Records to use |

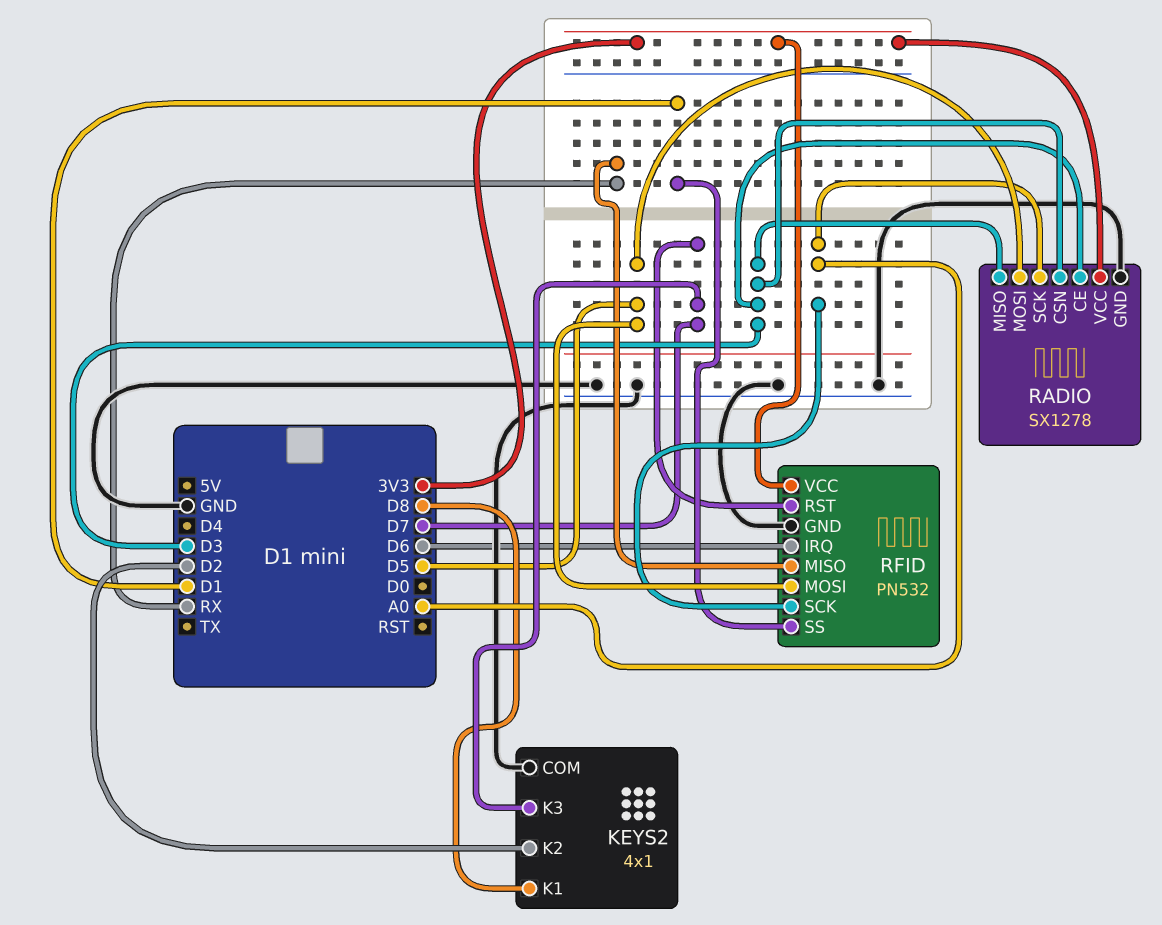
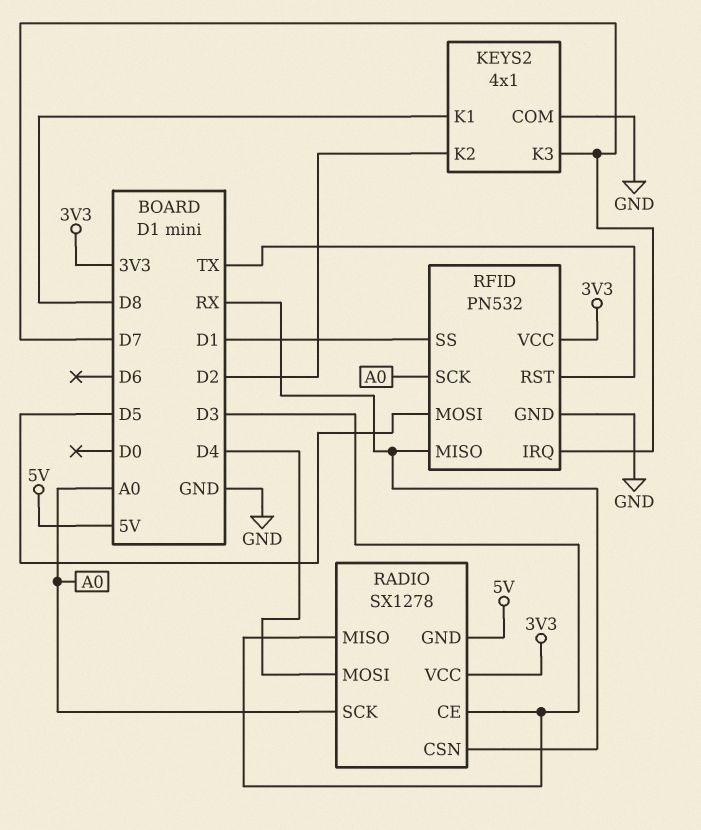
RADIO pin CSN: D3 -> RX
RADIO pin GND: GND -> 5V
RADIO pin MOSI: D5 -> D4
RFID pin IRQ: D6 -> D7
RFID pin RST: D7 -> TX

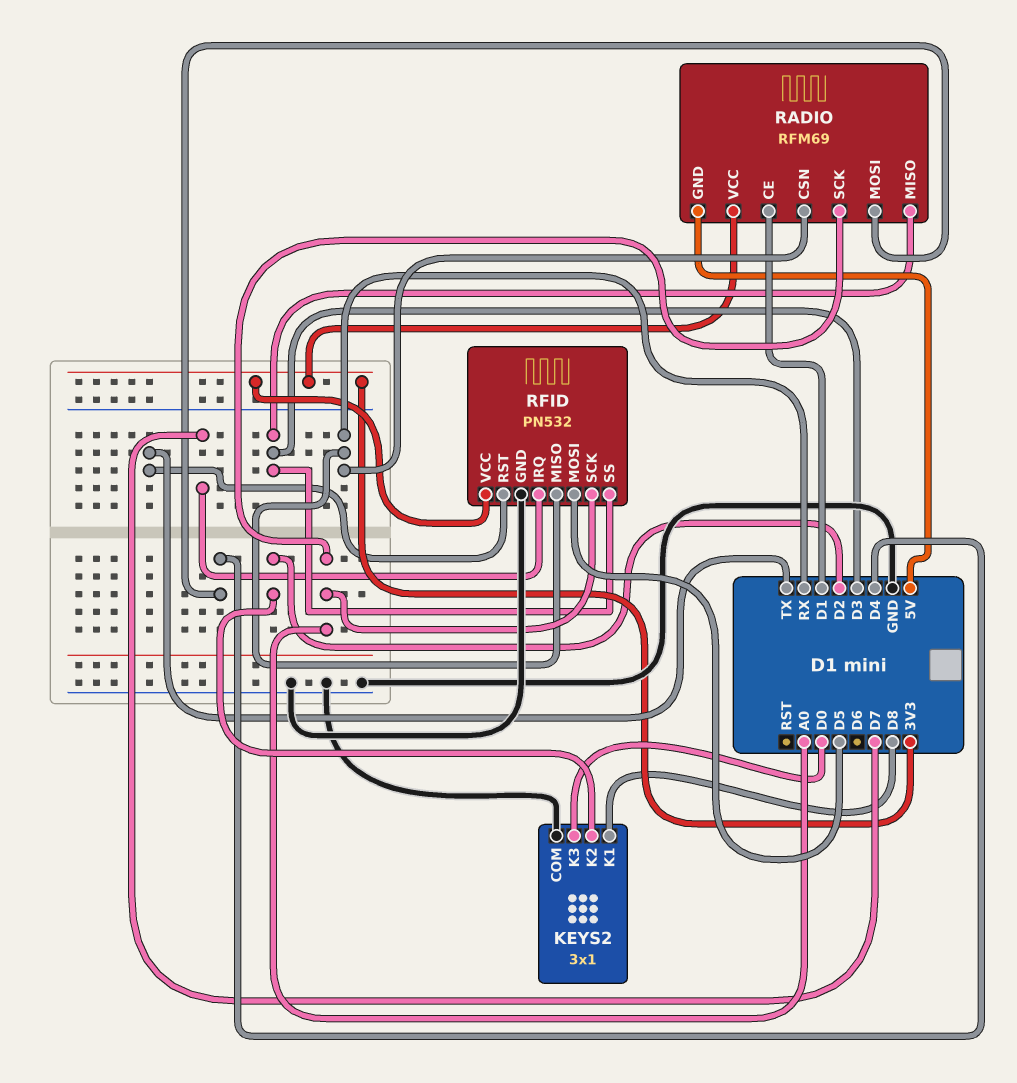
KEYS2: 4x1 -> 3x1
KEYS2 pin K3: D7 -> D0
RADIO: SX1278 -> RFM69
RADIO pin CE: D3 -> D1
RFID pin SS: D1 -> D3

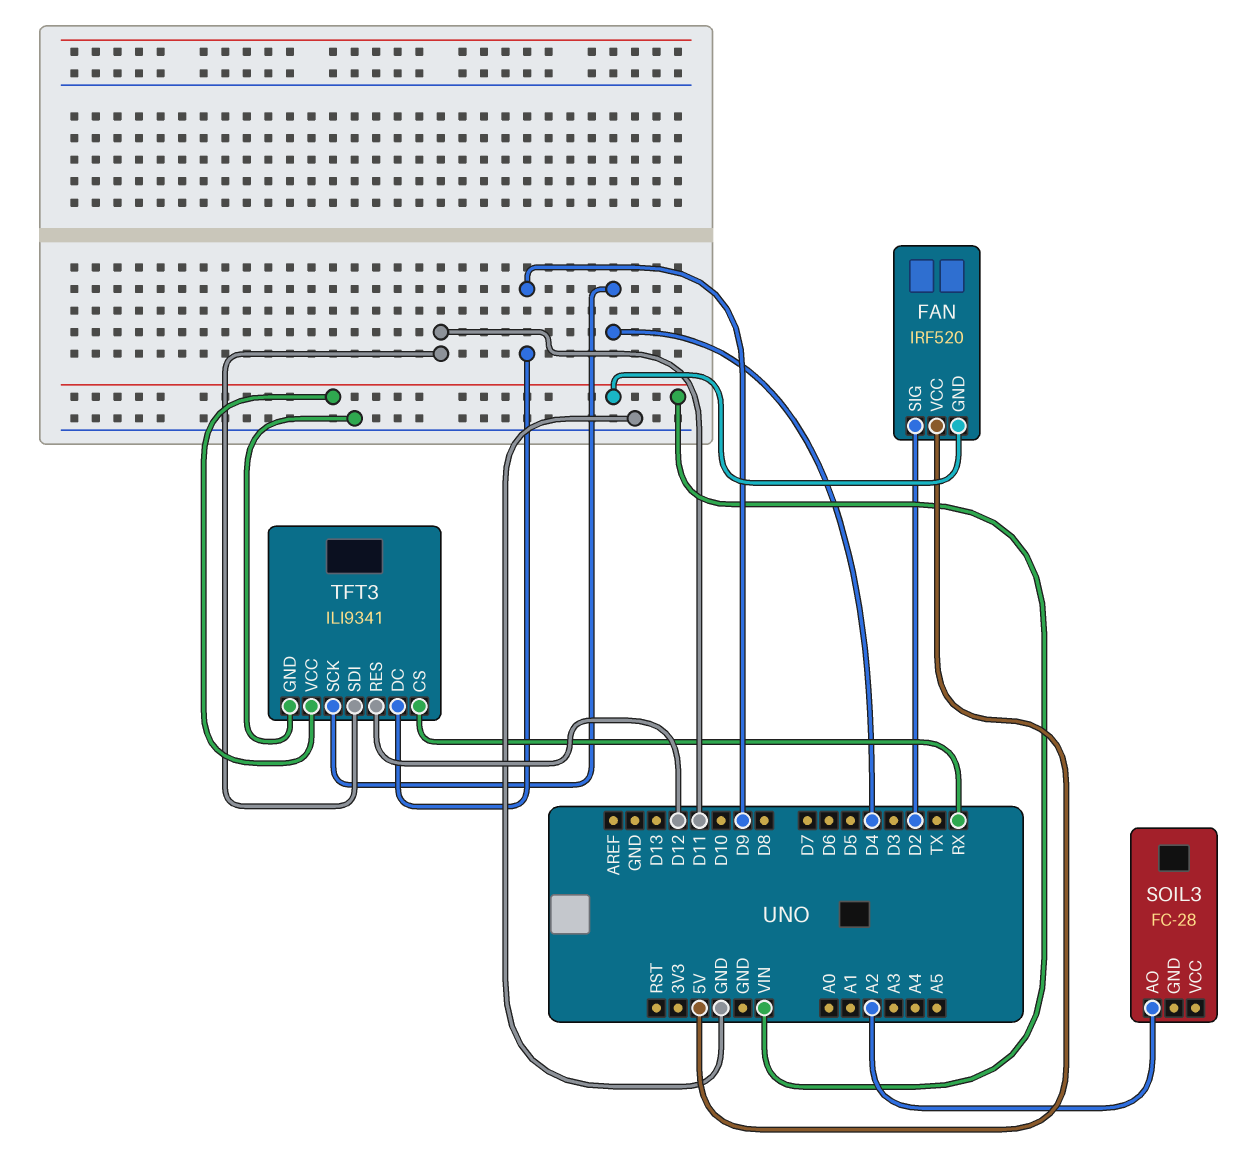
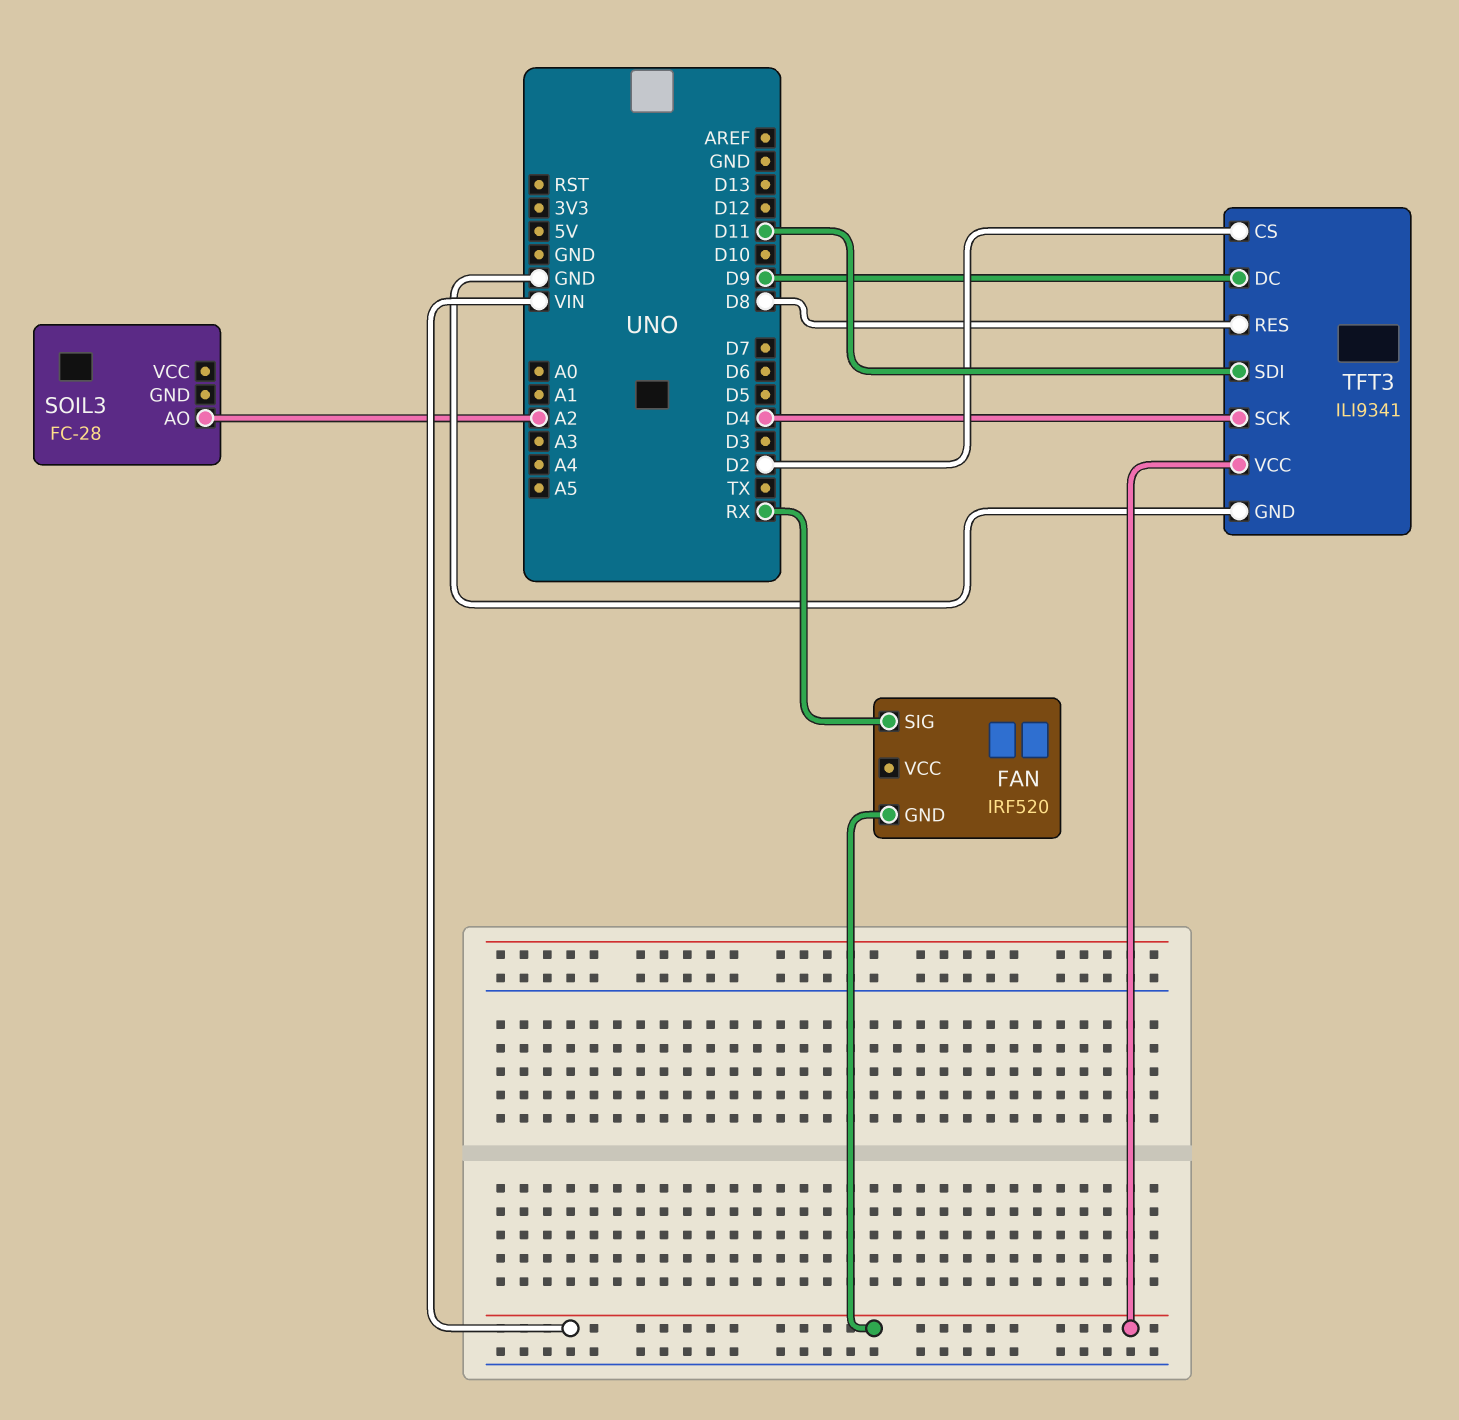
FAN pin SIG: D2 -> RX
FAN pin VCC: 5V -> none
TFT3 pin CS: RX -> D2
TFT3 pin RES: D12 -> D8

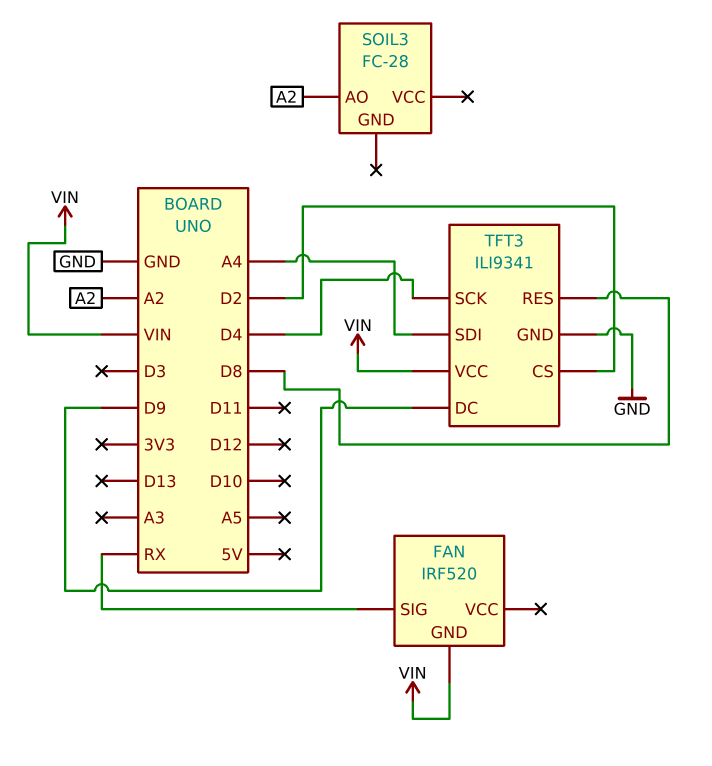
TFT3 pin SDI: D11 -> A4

Exercise objective | All the data above is to be transcribed exactly, with no pictures included.

Answer section |
RADIO pin CSN: D3 -> RX
RADIO pin GND: GND -> 5V
RADIO pin MOSI: D5 -> D4
RFID pin IRQ: D6 -> D7
RFID pin RST: D7 -> TX

KEYS2: 4x1 -> 3x1
KEYS2 pin K3: D7 -> D0
RADIO: SX1278 -> RFM69
RADIO pin CE: D3 -> D1
RFID pin SS: D1 -> D3

FAN pin SIG: D2 -> RX
FAN pin VCC: 5V -> none
TFT3 pin CS: RX -> D2
TFT3 pin RES: D12 -> D8

TFT3 pin SDI: D11 -> A4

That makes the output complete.